#### STORED DATA
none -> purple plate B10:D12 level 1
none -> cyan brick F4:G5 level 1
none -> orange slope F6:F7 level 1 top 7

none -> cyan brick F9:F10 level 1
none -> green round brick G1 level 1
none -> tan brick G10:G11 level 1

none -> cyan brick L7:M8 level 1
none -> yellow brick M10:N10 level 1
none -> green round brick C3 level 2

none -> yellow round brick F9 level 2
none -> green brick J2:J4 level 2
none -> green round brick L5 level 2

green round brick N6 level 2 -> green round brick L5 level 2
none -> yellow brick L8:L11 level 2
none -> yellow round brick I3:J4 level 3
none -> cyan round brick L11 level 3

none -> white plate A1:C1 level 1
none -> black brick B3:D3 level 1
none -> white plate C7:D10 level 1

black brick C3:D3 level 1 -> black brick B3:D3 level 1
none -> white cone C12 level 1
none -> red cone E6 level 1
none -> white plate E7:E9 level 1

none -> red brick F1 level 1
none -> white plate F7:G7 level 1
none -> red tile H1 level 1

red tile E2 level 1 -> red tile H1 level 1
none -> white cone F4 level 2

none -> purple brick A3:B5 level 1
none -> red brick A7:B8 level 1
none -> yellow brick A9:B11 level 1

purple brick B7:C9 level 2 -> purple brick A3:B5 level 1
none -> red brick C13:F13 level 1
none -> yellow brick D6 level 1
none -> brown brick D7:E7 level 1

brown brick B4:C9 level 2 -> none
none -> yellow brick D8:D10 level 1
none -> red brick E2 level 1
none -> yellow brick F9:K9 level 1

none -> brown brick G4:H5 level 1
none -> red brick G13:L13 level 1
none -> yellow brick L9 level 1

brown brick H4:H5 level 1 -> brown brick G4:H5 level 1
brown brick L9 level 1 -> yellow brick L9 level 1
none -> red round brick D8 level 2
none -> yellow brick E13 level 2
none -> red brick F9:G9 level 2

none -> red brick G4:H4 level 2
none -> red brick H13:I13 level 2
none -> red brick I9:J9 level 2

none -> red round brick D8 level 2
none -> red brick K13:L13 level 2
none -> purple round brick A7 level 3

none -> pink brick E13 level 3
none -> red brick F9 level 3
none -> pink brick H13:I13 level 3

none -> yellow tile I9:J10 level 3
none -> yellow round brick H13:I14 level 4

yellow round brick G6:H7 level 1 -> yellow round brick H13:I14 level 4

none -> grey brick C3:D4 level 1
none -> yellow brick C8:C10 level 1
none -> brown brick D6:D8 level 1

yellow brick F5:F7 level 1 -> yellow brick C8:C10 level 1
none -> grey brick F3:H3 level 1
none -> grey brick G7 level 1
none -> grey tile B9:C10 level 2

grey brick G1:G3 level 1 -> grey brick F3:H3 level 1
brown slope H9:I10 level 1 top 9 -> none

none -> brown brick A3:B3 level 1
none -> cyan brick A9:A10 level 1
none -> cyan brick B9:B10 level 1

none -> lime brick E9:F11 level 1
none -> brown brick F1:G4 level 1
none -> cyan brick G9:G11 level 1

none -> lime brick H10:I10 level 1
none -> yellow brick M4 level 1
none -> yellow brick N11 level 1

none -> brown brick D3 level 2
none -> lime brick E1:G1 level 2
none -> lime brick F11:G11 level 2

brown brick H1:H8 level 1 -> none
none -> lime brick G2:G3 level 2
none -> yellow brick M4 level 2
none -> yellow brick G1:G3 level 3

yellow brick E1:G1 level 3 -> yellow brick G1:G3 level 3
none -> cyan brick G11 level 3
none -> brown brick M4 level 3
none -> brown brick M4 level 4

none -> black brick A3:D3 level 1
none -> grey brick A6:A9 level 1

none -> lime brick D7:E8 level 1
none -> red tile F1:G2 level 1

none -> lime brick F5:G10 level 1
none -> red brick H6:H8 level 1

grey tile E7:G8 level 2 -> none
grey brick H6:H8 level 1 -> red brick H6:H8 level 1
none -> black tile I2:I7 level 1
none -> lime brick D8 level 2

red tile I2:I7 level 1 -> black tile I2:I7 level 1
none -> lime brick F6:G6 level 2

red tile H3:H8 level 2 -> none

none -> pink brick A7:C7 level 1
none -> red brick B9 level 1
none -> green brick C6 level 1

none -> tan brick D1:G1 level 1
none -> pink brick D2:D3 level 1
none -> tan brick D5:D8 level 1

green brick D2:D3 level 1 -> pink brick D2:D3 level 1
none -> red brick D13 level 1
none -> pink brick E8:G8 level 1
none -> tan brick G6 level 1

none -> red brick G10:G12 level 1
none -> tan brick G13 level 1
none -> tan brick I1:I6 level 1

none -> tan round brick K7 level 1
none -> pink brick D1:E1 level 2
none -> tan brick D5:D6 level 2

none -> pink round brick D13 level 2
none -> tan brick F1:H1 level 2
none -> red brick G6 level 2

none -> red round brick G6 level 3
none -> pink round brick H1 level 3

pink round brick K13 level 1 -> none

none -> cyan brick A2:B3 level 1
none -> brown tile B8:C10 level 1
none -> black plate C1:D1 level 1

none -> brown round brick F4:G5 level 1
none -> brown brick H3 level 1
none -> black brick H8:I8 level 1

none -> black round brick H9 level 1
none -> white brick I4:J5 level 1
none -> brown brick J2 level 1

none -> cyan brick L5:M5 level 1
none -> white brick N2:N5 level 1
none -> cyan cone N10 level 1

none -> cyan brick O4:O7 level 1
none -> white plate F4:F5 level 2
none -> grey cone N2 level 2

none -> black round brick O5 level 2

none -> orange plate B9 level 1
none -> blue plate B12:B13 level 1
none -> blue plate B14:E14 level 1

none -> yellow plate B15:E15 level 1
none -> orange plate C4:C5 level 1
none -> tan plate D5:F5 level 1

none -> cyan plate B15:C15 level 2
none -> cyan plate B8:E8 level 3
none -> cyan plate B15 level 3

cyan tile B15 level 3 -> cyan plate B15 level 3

#### WORK REQUEST
Transcribe all the entries exactly, as they stand.

#### COMPLETED TASK
none -> purple plate B10:D12 level 1
none -> cyan brick F4:G5 level 1
none -> orange slope F6:F7 level 1 top 7

none -> cyan brick F9:F10 level 1
none -> green round brick G1 level 1
none -> tan brick G10:G11 level 1

none -> cyan brick L7:M8 level 1
none -> yellow brick M10:N10 level 1
none -> green round brick C3 level 2

none -> yellow round brick F9 level 2
none -> green brick J2:J4 level 2
none -> green round brick L5 level 2

green round brick N6 level 2 -> green round brick L5 level 2
none -> yellow brick L8:L11 level 2
none -> yellow round brick I3:J4 level 3
none -> cyan round brick L11 level 3

none -> white plate A1:C1 level 1
none -> black brick B3:D3 level 1
none -> white plate C7:D10 level 1

black brick C3:D3 level 1 -> black brick B3:D3 level 1
none -> white cone C12 level 1
none -> red cone E6 level 1
none -> white plate E7:E9 level 1

none -> red brick F1 level 1
none -> white plate F7:G7 level 1
none -> red tile H1 level 1

red tile E2 level 1 -> red tile H1 level 1
none -> white cone F4 level 2

none -> purple brick A3:B5 level 1
none -> red brick A7:B8 level 1
none -> yellow brick A9:B11 level 1

purple brick B7:C9 level 2 -> purple brick A3:B5 level 1
none -> red brick C13:F13 level 1
none -> yellow brick D6 level 1
none -> brown brick D7:E7 level 1

brown brick B4:C9 level 2 -> none
none -> yellow brick D8:D10 level 1
none -> red brick E2 level 1
none -> yellow brick F9:K9 level 1

none -> brown brick G4:H5 level 1
none -> red brick G13:L13 level 1
none -> yellow brick L9 level 1

brown brick H4:H5 level 1 -> brown brick G4:H5 level 1
brown brick L9 level 1 -> yellow brick L9 level 1
none -> red round brick D8 level 2
none -> yellow brick E13 level 2
none -> red brick F9:G9 level 2

none -> red brick G4:H4 level 2
none -> red brick H13:I13 level 2
none -> red brick I9:J9 level 2

none -> red round brick D8 level 2
none -> red brick K13:L13 level 2
none -> purple round brick A7 level 3

none -> pink brick E13 level 3
none -> red brick F9 level 3
none -> pink brick H13:I13 level 3

none -> yellow tile I9:J10 level 3
none -> yellow round brick H13:I14 level 4

yellow round brick G6:H7 level 1 -> yellow round brick H13:I14 level 4

none -> grey brick C3:D4 level 1
none -> yellow brick C8:C10 level 1
none -> brown brick D6:D8 level 1

yellow brick F5:F7 level 1 -> yellow brick C8:C10 level 1
none -> grey brick F3:H3 level 1
none -> grey brick G7 level 1
none -> grey tile B9:C10 level 2

grey brick G1:G3 level 1 -> grey brick F3:H3 level 1
brown slope H9:I10 level 1 top 9 -> none

none -> brown brick A3:B3 level 1
none -> cyan brick A9:A10 level 1
none -> cyan brick B9:B10 level 1

none -> lime brick E9:F11 level 1
none -> brown brick F1:G4 level 1
none -> cyan brick G9:G11 level 1

none -> lime brick H10:I10 level 1
none -> yellow brick M4 level 1
none -> yellow brick N11 level 1

none -> brown brick D3 level 2
none -> lime brick E1:G1 level 2
none -> lime brick F11:G11 level 2

brown brick H1:H8 level 1 -> none
none -> lime brick G2:G3 level 2
none -> yellow brick M4 level 2
none -> yellow brick G1:G3 level 3

yellow brick E1:G1 level 3 -> yellow brick G1:G3 level 3
none -> cyan brick G11 level 3
none -> brown brick M4 level 3
none -> brown brick M4 level 4

none -> black brick A3:D3 level 1
none -> grey brick A6:A9 level 1

none -> lime brick D7:E8 level 1
none -> red tile F1:G2 level 1

none -> lime brick F5:G10 level 1
none -> red brick H6:H8 level 1

grey tile E7:G8 level 2 -> none
grey brick H6:H8 level 1 -> red brick H6:H8 level 1
none -> black tile I2:I7 level 1
none -> lime brick D8 level 2

red tile I2:I7 level 1 -> black tile I2:I7 level 1
none -> lime brick F6:G6 level 2

red tile H3:H8 level 2 -> none

none -> pink brick A7:C7 level 1
none -> red brick B9 level 1
none -> green brick C6 level 1

none -> tan brick D1:G1 level 1
none -> pink brick D2:D3 level 1
none -> tan brick D5:D8 level 1

green brick D2:D3 level 1 -> pink brick D2:D3 level 1
none -> red brick D13 level 1
none -> pink brick E8:G8 level 1
none -> tan brick G6 level 1

none -> red brick G10:G12 level 1
none -> tan brick G13 level 1
none -> tan brick I1:I6 level 1

none -> tan round brick K7 level 1
none -> pink brick D1:E1 level 2
none -> tan brick D5:D6 level 2

none -> pink round brick D13 level 2
none -> tan brick F1:H1 level 2
none -> red brick G6 level 2

none -> red round brick G6 level 3
none -> pink round brick H1 level 3

pink round brick K13 level 1 -> none

none -> cyan brick A2:B3 level 1
none -> brown tile B8:C10 level 1
none -> black plate C1:D1 level 1

none -> brown round brick F4:G5 level 1
none -> brown brick H3 level 1
none -> black brick H8:I8 level 1

none -> black round brick H9 level 1
none -> white brick I4:J5 level 1
none -> brown brick J2 level 1

none -> cyan brick L5:M5 level 1
none -> white brick N2:N5 level 1
none -> cyan cone N10 level 1

none -> cyan brick O4:O7 level 1
none -> white plate F4:F5 level 2
none -> grey cone N2 level 2

none -> black round brick O5 level 2

none -> orange plate B9 level 1
none -> blue plate B12:B13 level 1
none -> blue plate B14:E14 level 1

none -> yellow plate B15:E15 level 1
none -> orange plate C4:C5 level 1
none -> tan plate D5:F5 level 1

none -> cyan plate B15:C15 level 2
none -> cyan plate B8:E8 level 3
none -> cyan plate B15 level 3

cyan tile B15 level 3 -> cyan plate B15 level 3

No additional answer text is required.